━━━ Available data ━━━

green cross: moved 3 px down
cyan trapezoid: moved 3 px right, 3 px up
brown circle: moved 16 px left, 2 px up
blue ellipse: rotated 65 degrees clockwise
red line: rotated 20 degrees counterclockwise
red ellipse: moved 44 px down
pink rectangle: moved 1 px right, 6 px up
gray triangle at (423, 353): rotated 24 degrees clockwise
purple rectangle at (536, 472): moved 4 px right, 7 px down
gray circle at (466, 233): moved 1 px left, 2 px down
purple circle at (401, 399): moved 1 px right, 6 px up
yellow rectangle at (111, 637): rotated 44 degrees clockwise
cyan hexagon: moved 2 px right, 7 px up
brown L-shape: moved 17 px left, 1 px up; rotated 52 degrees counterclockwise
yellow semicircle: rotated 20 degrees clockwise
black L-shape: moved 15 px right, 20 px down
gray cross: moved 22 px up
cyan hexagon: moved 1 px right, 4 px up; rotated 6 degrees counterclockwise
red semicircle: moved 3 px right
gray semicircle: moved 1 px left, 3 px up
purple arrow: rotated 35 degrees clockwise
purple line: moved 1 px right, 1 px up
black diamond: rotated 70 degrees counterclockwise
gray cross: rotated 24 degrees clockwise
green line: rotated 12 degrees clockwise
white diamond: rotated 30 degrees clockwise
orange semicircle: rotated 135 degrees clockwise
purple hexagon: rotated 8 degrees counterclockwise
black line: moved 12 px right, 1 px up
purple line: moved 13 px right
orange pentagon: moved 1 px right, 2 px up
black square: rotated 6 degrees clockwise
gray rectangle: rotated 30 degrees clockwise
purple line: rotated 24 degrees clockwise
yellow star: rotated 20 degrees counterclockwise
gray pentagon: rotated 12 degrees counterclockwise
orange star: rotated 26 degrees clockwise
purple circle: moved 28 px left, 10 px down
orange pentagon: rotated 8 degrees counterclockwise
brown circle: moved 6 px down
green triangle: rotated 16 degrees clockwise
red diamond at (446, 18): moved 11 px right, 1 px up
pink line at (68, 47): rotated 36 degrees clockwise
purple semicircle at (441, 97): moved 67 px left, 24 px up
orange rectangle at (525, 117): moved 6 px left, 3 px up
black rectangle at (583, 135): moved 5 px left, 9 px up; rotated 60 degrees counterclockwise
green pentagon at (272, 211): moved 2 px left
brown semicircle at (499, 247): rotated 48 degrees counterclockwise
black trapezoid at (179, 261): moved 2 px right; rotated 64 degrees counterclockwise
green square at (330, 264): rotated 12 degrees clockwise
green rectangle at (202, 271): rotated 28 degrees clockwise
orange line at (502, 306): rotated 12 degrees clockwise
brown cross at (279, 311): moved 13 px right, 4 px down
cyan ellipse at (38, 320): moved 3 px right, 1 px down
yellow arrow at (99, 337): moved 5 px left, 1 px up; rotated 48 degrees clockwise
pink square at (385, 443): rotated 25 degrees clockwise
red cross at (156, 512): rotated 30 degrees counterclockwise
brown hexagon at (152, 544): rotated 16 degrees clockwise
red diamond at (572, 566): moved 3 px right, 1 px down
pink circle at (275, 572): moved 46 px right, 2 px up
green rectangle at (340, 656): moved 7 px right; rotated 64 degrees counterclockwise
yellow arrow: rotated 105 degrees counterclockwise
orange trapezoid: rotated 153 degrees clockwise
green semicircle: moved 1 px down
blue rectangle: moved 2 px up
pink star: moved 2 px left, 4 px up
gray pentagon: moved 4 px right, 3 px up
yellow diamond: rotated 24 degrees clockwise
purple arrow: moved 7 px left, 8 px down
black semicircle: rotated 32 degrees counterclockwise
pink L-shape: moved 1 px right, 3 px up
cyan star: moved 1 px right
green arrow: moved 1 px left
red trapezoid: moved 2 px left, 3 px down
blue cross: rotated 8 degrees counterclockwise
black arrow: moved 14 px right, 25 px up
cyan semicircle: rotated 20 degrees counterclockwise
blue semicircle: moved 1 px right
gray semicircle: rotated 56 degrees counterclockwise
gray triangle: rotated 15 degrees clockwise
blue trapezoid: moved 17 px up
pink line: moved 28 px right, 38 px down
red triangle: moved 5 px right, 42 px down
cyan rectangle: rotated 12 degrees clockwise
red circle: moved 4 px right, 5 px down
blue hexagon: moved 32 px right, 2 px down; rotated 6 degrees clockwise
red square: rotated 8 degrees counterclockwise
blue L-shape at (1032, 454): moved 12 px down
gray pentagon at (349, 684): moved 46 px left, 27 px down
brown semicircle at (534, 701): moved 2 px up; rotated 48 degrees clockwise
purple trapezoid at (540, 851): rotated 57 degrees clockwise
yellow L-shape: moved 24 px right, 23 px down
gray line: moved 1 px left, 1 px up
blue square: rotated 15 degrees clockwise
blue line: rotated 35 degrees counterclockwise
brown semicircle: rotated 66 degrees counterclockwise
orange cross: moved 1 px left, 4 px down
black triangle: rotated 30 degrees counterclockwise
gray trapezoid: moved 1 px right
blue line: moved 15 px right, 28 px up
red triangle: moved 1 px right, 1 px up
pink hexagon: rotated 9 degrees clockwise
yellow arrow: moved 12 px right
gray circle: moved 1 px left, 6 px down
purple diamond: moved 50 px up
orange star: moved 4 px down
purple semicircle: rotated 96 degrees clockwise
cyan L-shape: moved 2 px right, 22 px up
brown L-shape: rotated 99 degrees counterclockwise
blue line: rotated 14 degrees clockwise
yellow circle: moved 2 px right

━━━

=== Your instructions ===
In full and without alteration, write out each record.

=== Task response ===
green cross: moved 3 px down
cyan trapezoid: moved 3 px right, 3 px up
brown circle: moved 16 px left, 2 px up
blue ellipse: rotated 65 degrees clockwise
red line: rotated 20 degrees counterclockwise
red ellipse: moved 44 px down
pink rectangle: moved 1 px right, 6 px up
gray triangle at (423, 353): rotated 24 degrees clockwise
purple rectangle at (536, 472): moved 4 px right, 7 px down
gray circle at (466, 233): moved 1 px left, 2 px down
purple circle at (401, 399): moved 1 px right, 6 px up
yellow rectangle at (111, 637): rotated 44 degrees clockwise
cyan hexagon: moved 2 px right, 7 px up
brown L-shape: moved 17 px left, 1 px up; rotated 52 degrees counterclockwise
yellow semicircle: rotated 20 degrees clockwise
black L-shape: moved 15 px right, 20 px down
gray cross: moved 22 px up
cyan hexagon: moved 1 px right, 4 px up; rotated 6 degrees counterclockwise
red semicircle: moved 3 px right
gray semicircle: moved 1 px left, 3 px up
purple arrow: rotated 35 degrees clockwise
purple line: moved 1 px right, 1 px up
black diamond: rotated 70 degrees counterclockwise
gray cross: rotated 24 degrees clockwise
green line: rotated 12 degrees clockwise
white diamond: rotated 30 degrees clockwise
orange semicircle: rotated 135 degrees clockwise
purple hexagon: rotated 8 degrees counterclockwise
black line: moved 12 px right, 1 px up
purple line: moved 13 px right
orange pentagon: moved 1 px right, 2 px up
black square: rotated 6 degrees clockwise
gray rectangle: rotated 30 degrees clockwise
purple line: rotated 24 degrees clockwise
yellow star: rotated 20 degrees counterclockwise
gray pentagon: rotated 12 degrees counterclockwise
orange star: rotated 26 degrees clockwise
purple circle: moved 28 px left, 10 px down
orange pentagon: rotated 8 degrees counterclockwise
brown circle: moved 6 px down
green triangle: rotated 16 degrees clockwise
red diamond at (446, 18): moved 11 px right, 1 px up
pink line at (68, 47): rotated 36 degrees clockwise
purple semicircle at (441, 97): moved 67 px left, 24 px up
orange rectangle at (525, 117): moved 6 px left, 3 px up
black rectangle at (583, 135): moved 5 px left, 9 px up; rotated 60 degrees counterclockwise
green pentagon at (272, 211): moved 2 px left
brown semicircle at (499, 247): rotated 48 degrees counterclockwise
black trapezoid at (179, 261): moved 2 px right; rotated 64 degrees counterclockwise
green square at (330, 264): rotated 12 degrees clockwise
green rectangle at (202, 271): rotated 28 degrees clockwise
orange line at (502, 306): rotated 12 degrees clockwise
brown cross at (279, 311): moved 13 px right, 4 px down
cyan ellipse at (38, 320): moved 3 px right, 1 px down
yellow arrow at (99, 337): moved 5 px left, 1 px up; rotated 48 degrees clockwise
pink square at (385, 443): rotated 25 degrees clockwise
red cross at (156, 512): rotated 30 degrees counterclockwise
brown hexagon at (152, 544): rotated 16 degrees clockwise
red diamond at (572, 566): moved 3 px right, 1 px down
pink circle at (275, 572): moved 46 px right, 2 px up
green rectangle at (340, 656): moved 7 px right; rotated 64 degrees counterclockwise
yellow arrow: rotated 105 degrees counterclockwise
orange trapezoid: rotated 153 degrees clockwise
green semicircle: moved 1 px down
blue rectangle: moved 2 px up
pink star: moved 2 px left, 4 px up
gray pentagon: moved 4 px right, 3 px up
yellow diamond: rotated 24 degrees clockwise
purple arrow: moved 7 px left, 8 px down
black semicircle: rotated 32 degrees counterclockwise
pink L-shape: moved 1 px right, 3 px up
cyan star: moved 1 px right
green arrow: moved 1 px left
red trapezoid: moved 2 px left, 3 px down
blue cross: rotated 8 degrees counterclockwise
black arrow: moved 14 px right, 25 px up
cyan semicircle: rotated 20 degrees counterclockwise
blue semicircle: moved 1 px right
gray semicircle: rotated 56 degrees counterclockwise
gray triangle: rotated 15 degrees clockwise
blue trapezoid: moved 17 px up
pink line: moved 28 px right, 38 px down
red triangle: moved 5 px right, 42 px down
cyan rectangle: rotated 12 degrees clockwise
red circle: moved 4 px right, 5 px down
blue hexagon: moved 32 px right, 2 px down; rotated 6 degrees clockwise
red square: rotated 8 degrees counterclockwise
blue L-shape at (1032, 454): moved 12 px down
gray pentagon at (349, 684): moved 46 px left, 27 px down
brown semicircle at (534, 701): moved 2 px up; rotated 48 degrees clockwise
purple trapezoid at (540, 851): rotated 57 degrees clockwise
yellow L-shape: moved 24 px right, 23 px down
gray line: moved 1 px left, 1 px up
blue square: rotated 15 degrees clockwise
blue line: rotated 35 degrees counterclockwise
brown semicircle: rotated 66 degrees counterclockwise
orange cross: moved 1 px left, 4 px down
black triangle: rotated 30 degrees counterclockwise
gray trapezoid: moved 1 px right
blue line: moved 15 px right, 28 px up
red triangle: moved 1 px right, 1 px up
pink hexagon: rotated 9 degrees clockwise
yellow arrow: moved 12 px right
gray circle: moved 1 px left, 6 px down
purple diamond: moved 50 px up
orange star: moved 4 px down
purple semicircle: rotated 96 degrees clockwise
cyan L-shape: moved 2 px right, 22 px up
brown L-shape: rotated 99 degrees counterclockwise
blue line: rotated 14 degrees clockwise
yellow circle: moved 2 px right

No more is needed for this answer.